**Prompt:** Where a picture appears, leave it out, and transcribe all the lines below exactly.

**Given material:**
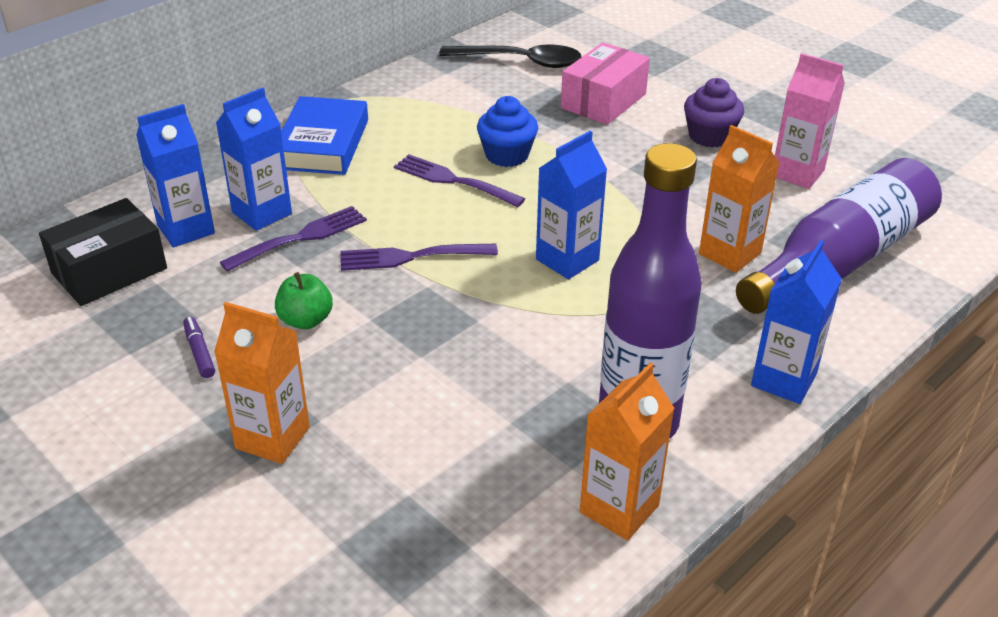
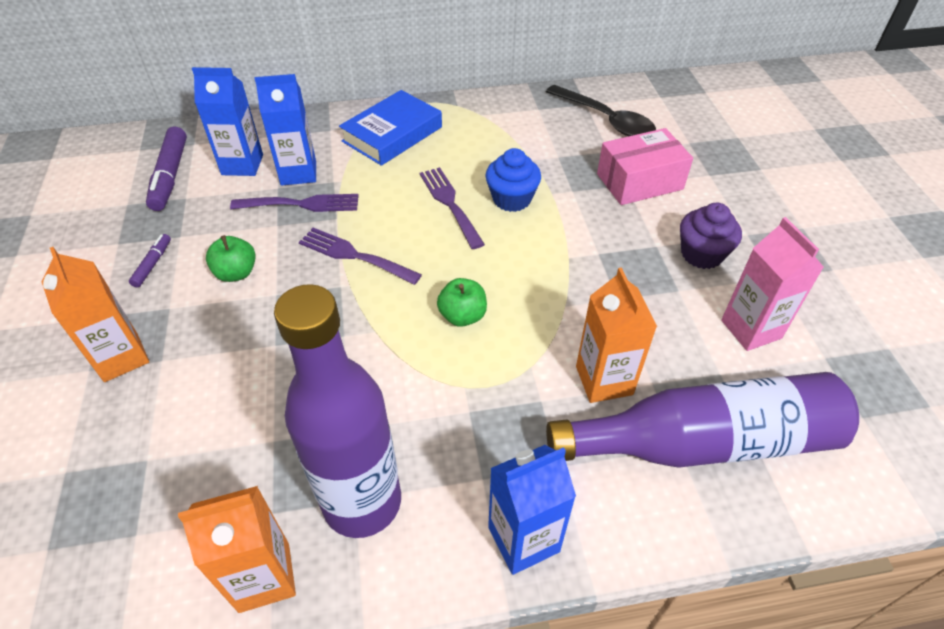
camera: 35 degrees right, 10 degrees up
black box [39,198,167,306] -> purple marker [146,127,187,211]
blue carton [536,131,607,279] -> green apple [437,278,487,327]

**Solution below:**
camera: 35 degrees right, 10 degrees up
black box [39,198,167,306] -> purple marker [146,127,187,211]
blue carton [536,131,607,279] -> green apple [437,278,487,327]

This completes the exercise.